PROVIDED INFORMATION:
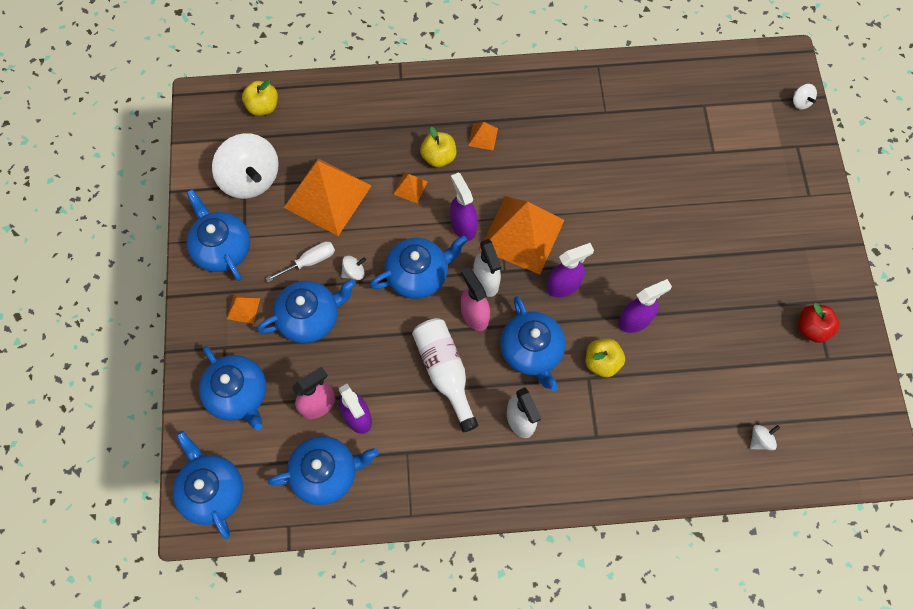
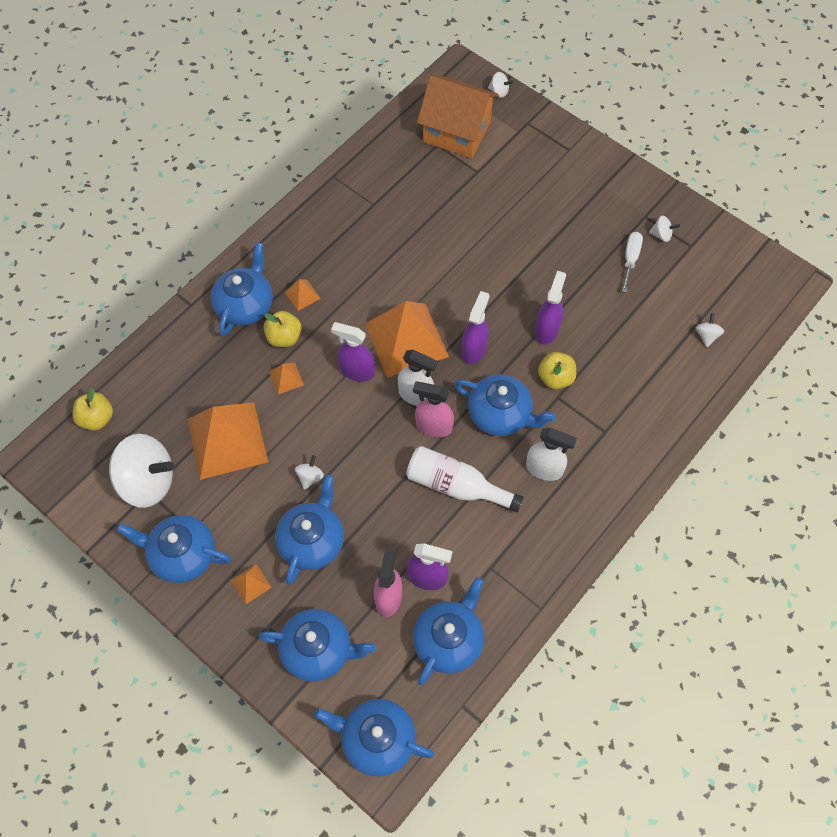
camera: 45 degrees left, 5 degrees down
white screwdriver [266,241,335,282] -> white screwdriver moved to [622,232,643,293]
blue teapot [370,236,467,299] -> blue teapot moved to [211,242,273,336]
red apple [798,303,839,343] -> white spinning top [649,216,680,242]
none -> orange house [417,76,499,158]

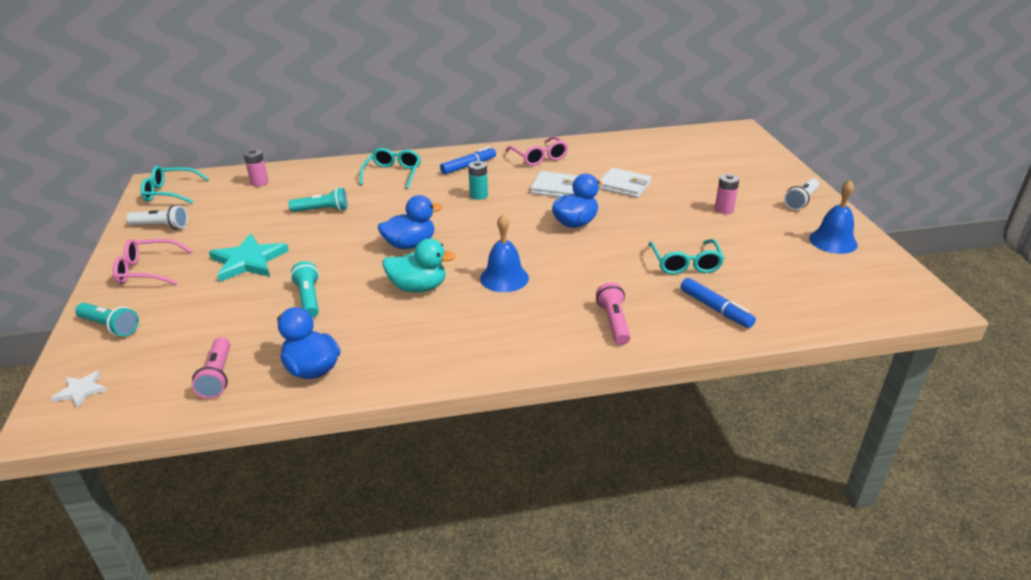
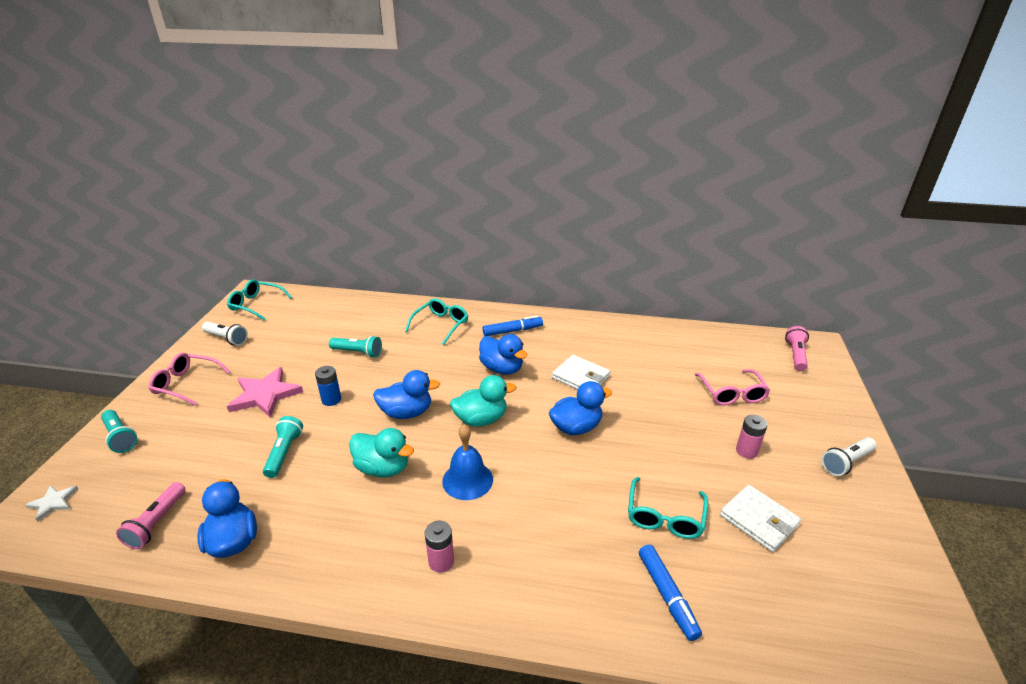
camera: 20 degrees right, 0 degrees up
turquoise star [209,234,289,282] -> pink star [227,367,303,418]
pink battery [244,149,269,186] -> pink battery moved to [425,521,454,573]
turquoise battery [468,161,488,200] -> blue duck [479,334,527,375]
pink glasses [506,136,568,166] -> pink glasses moved to [695,369,770,405]
pink flashlight [596,282,631,345] -> pink flashlight moved to [785,326,809,371]
white wallet [599,168,652,198] -> white wallet moved to [720,485,801,552]
blue bell [809,180,858,254] -> none
none -> blue battery [315,366,341,406]
none -> turquoise duck [450,375,516,427]

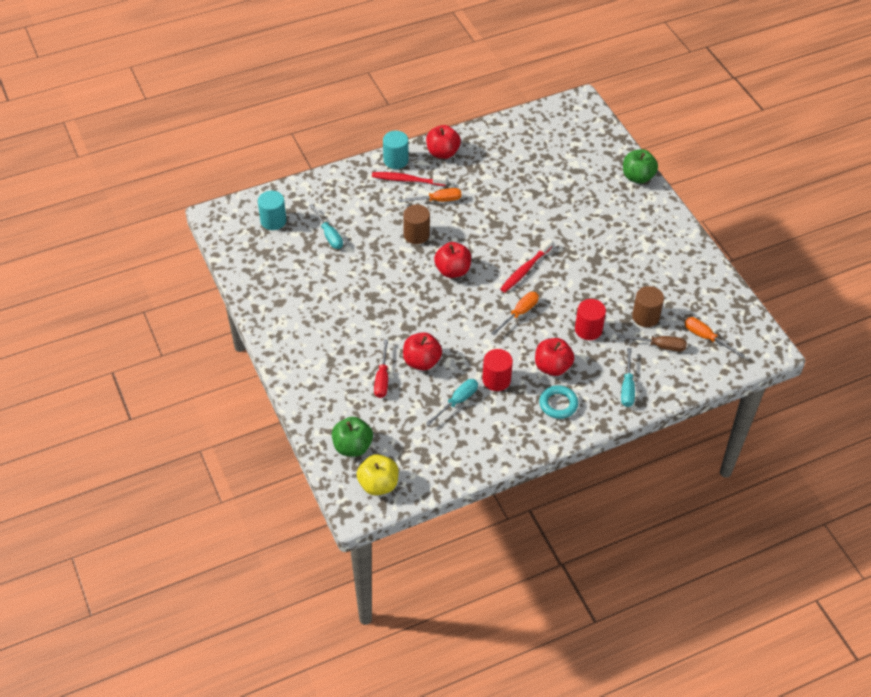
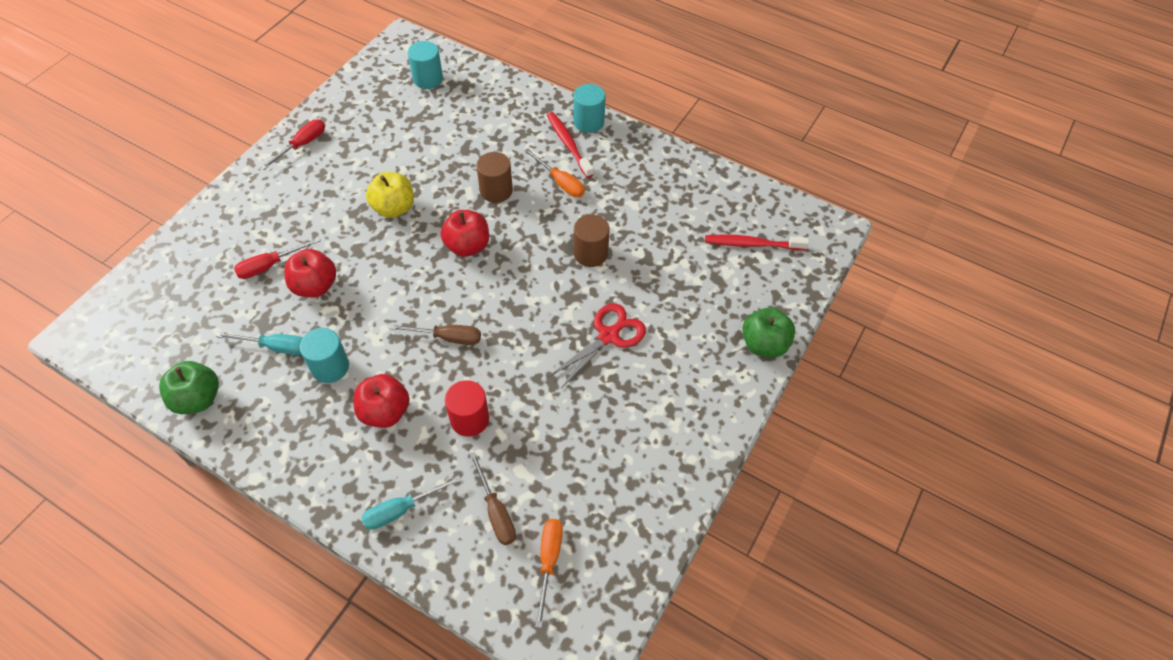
camera: 55 degrees right, 5 degrees up
turquoise screwdriver [309,204,343,249] -> none
green apple [332,417,373,457] -> green apple moved to [159,361,219,414]
yellow apple [357,454,399,495] -> yellow apple moved to [366,172,414,218]
red apple [426,125,461,159] -> none
red cylinder [482,349,513,391] -> turquoise cylinder [300,328,349,383]
orange screwdriver [492,292,539,335] -> brown screwdriver [389,324,481,345]
red toothbrush [500,239,553,292] -> red toothbrush moved to [705,235,809,250]
turquoise ring [539,385,578,419] -> none
brown cylinder [632,286,664,327] -> brown cylinder moved to [574,215,610,267]
none -> red screwdriver [261,119,325,169]
none -> red scissors [548,304,646,388]

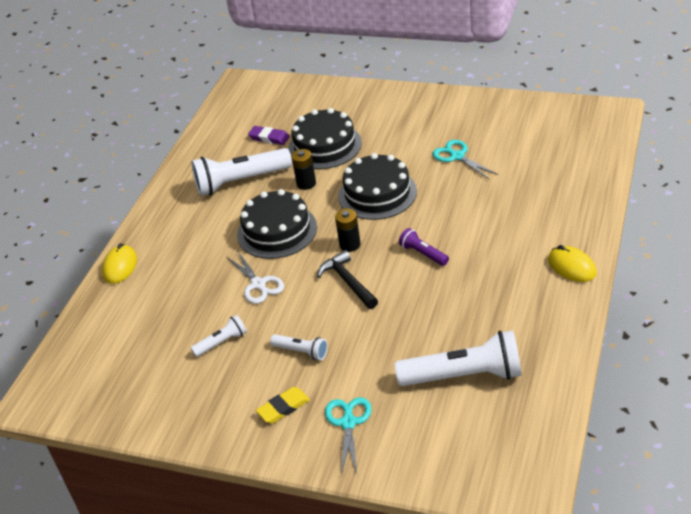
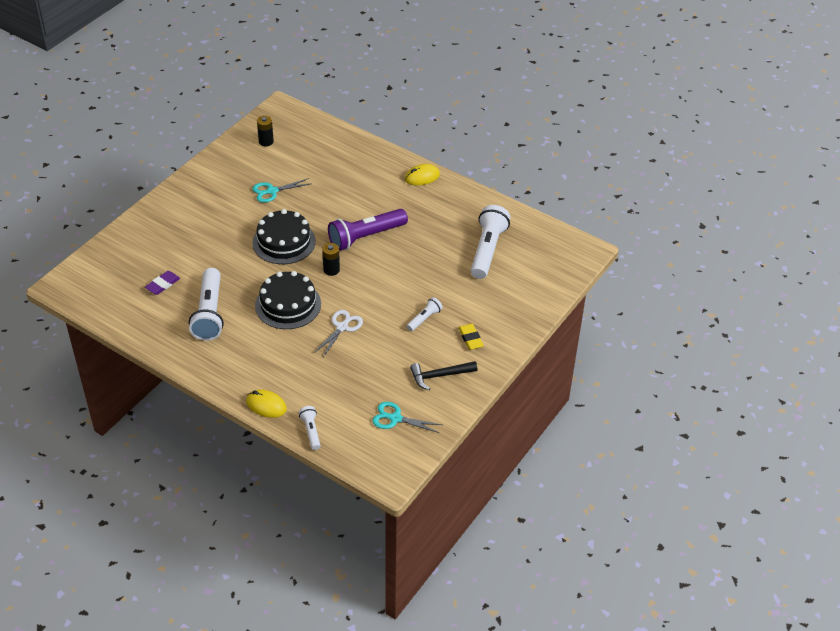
camera: 80 degrees left, 5 degrees up
white flashlight [191,315,247,357] -> white flashlight moved to [299,406,321,450]
white scissors [227,250,284,304] -> white scissors turned 45 degrees counterclockwise [314,310,363,357]
black cake [288,108,362,169] -> none
black battery [291,149,316,190] -> black battery moved to [257,116,274,147]
black hammer [317,250,378,309] -> black hammer moved to [410,361,477,390]
turquoise scissors [325,397,372,475] -> turquoise scissors moved to [373,402,442,433]
purple flashlight [399,228,449,266] -> purple flashlight [328,209,408,251], size x2.03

PROBLEM REQUIREMENTS: I need every line of the data that has the word "pink"; please list them.

EXERCISE RESPONSE:
turquoise star [209,234,289,282] -> pink star [227,367,303,418]
pink battery [244,149,269,186] -> pink battery moved to [425,521,454,573]
pink glasses [506,136,568,166] -> pink glasses moved to [695,369,770,405]
pink flashlight [596,282,631,345] -> pink flashlight moved to [785,326,809,371]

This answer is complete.